• [Exercise directions]:
Copy out every line of the data below word for word, leaving out the pictures.

Data records

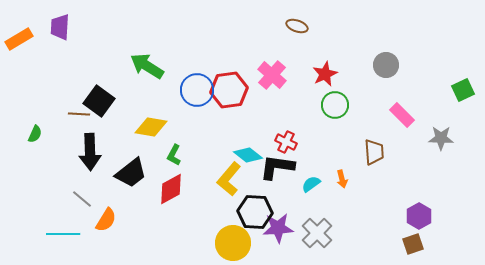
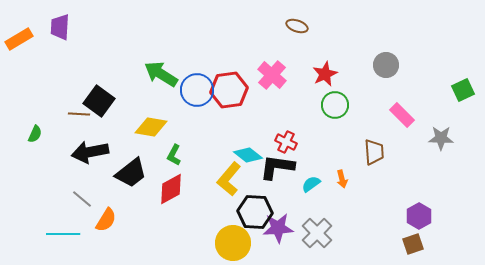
green arrow: moved 14 px right, 8 px down
black arrow: rotated 81 degrees clockwise
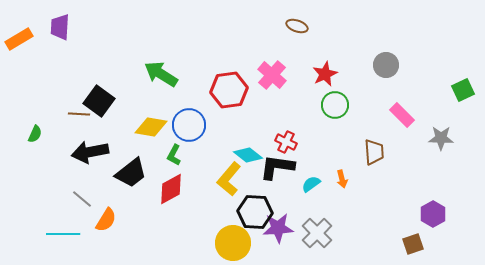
blue circle: moved 8 px left, 35 px down
purple hexagon: moved 14 px right, 2 px up
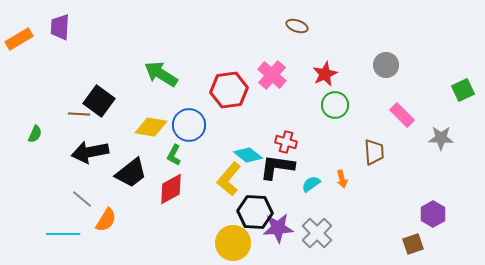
red cross: rotated 10 degrees counterclockwise
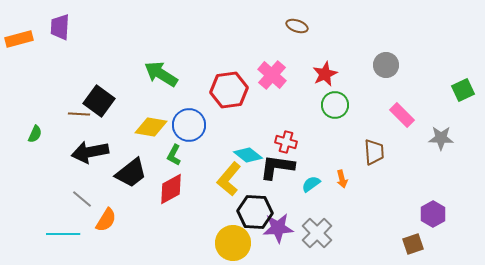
orange rectangle: rotated 16 degrees clockwise
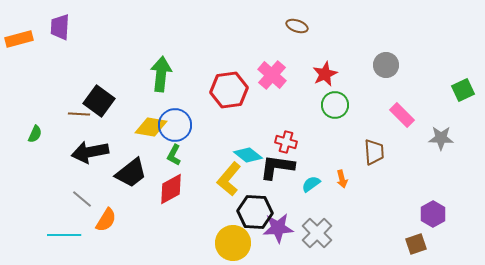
green arrow: rotated 64 degrees clockwise
blue circle: moved 14 px left
cyan line: moved 1 px right, 1 px down
brown square: moved 3 px right
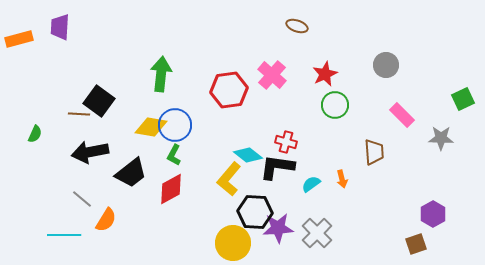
green square: moved 9 px down
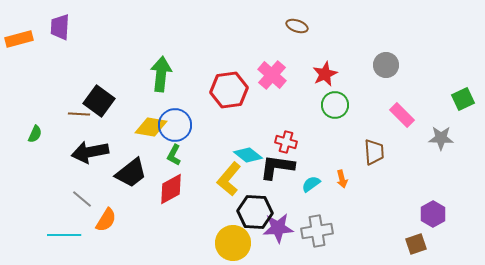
gray cross: moved 2 px up; rotated 36 degrees clockwise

• [Response to the task]:
green arrow: moved 14 px right, 8 px down
black arrow: rotated 81 degrees clockwise
blue circle: moved 8 px left, 35 px down
purple hexagon: moved 14 px right, 2 px up
red cross: rotated 10 degrees counterclockwise
orange rectangle: rotated 16 degrees clockwise
green arrow: rotated 64 degrees clockwise
blue circle: moved 14 px left
cyan line: moved 1 px right, 1 px down
brown square: moved 3 px right
green square: moved 9 px down
gray cross: moved 2 px up; rotated 36 degrees clockwise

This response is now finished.